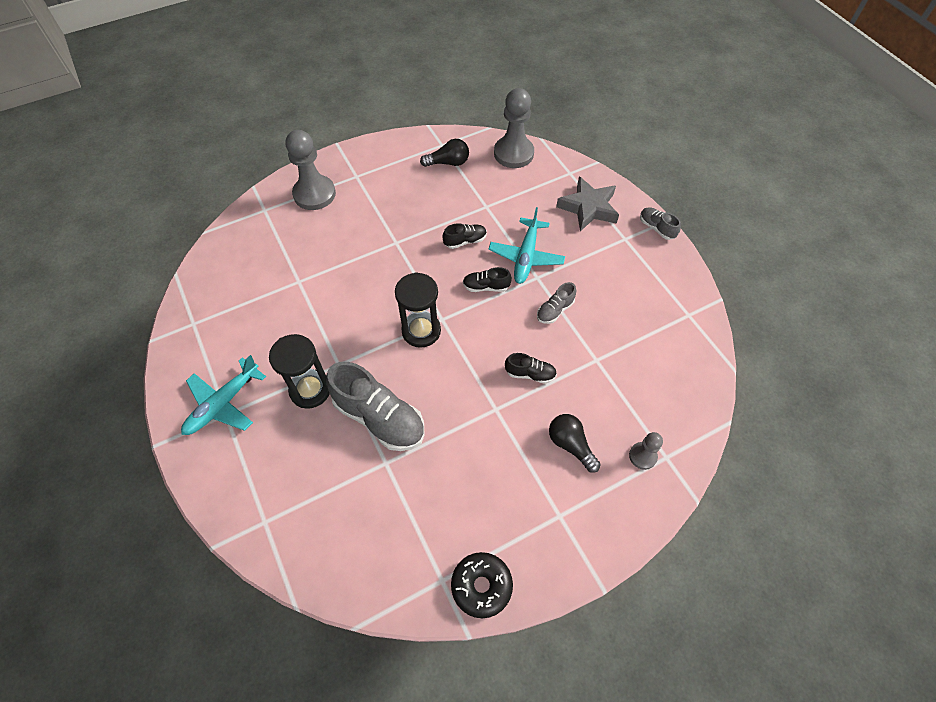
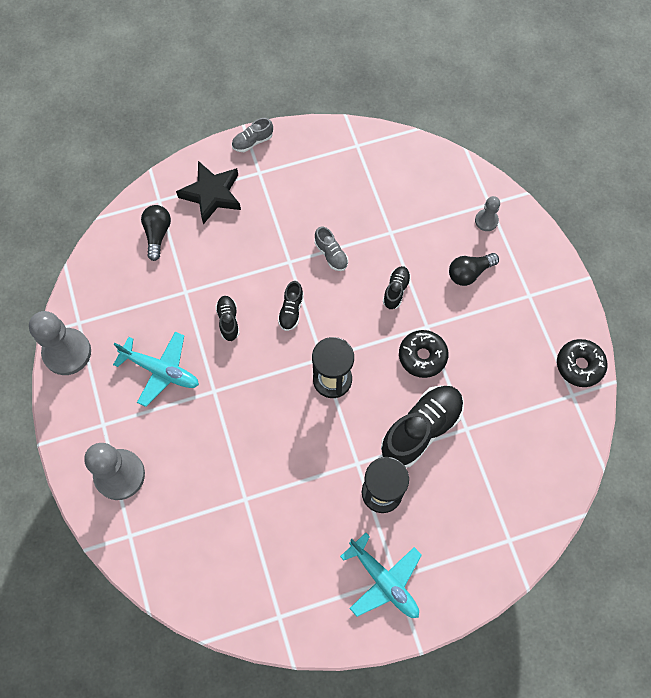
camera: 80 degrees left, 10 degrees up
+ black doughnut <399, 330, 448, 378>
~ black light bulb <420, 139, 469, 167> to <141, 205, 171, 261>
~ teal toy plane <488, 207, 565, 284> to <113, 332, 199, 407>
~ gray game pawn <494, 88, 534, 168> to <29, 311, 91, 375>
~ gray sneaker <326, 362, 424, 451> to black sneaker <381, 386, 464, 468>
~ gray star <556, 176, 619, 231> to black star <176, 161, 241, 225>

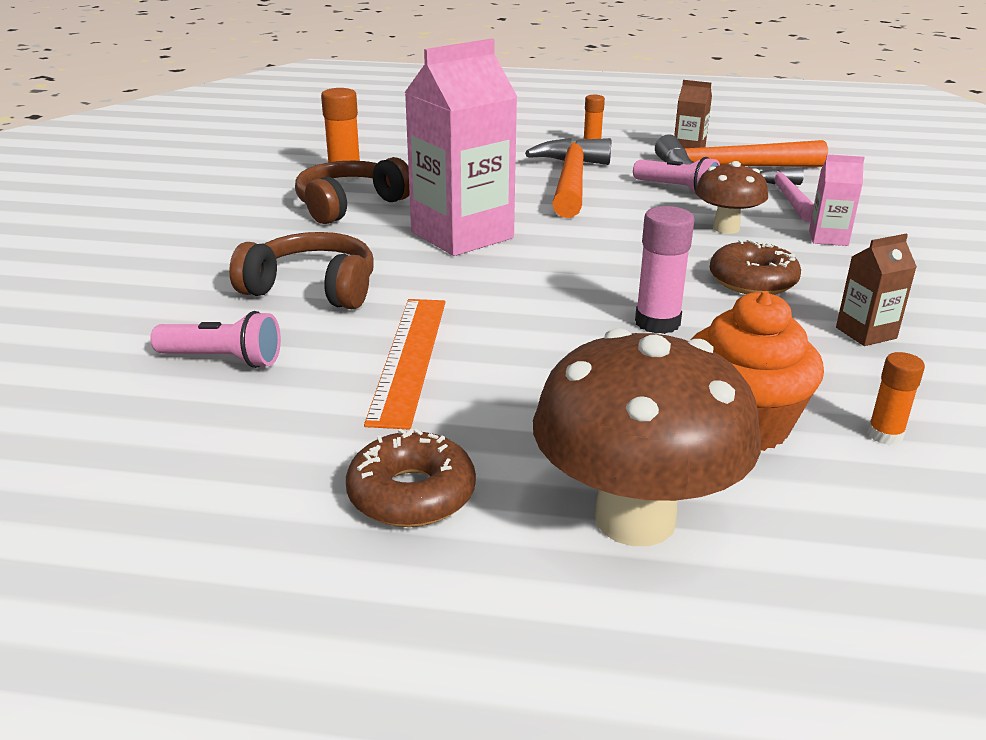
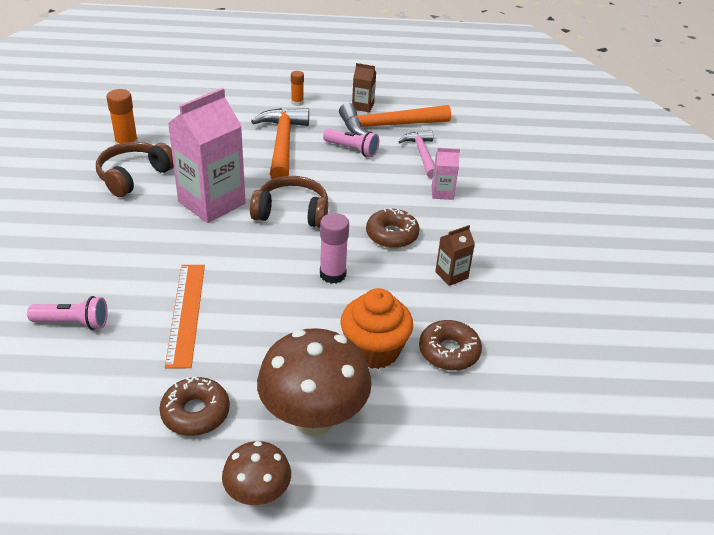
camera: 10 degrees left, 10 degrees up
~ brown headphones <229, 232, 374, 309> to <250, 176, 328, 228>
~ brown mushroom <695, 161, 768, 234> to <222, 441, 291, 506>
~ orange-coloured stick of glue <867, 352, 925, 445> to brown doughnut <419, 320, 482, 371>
***
- [Task description] Once the line containing "311, 91, 375>" has been located, transcribe exactly and only every line from the first line of the entries through it, excluding pictures.

- [Exercise solution]
camera: 80 degrees left, 10 degrees up
+ black doughnut <399, 330, 448, 378>
~ black light bulb <420, 139, 469, 167> to <141, 205, 171, 261>
~ teal toy plane <488, 207, 565, 284> to <113, 332, 199, 407>
~ gray game pawn <494, 88, 534, 168> to <29, 311, 91, 375>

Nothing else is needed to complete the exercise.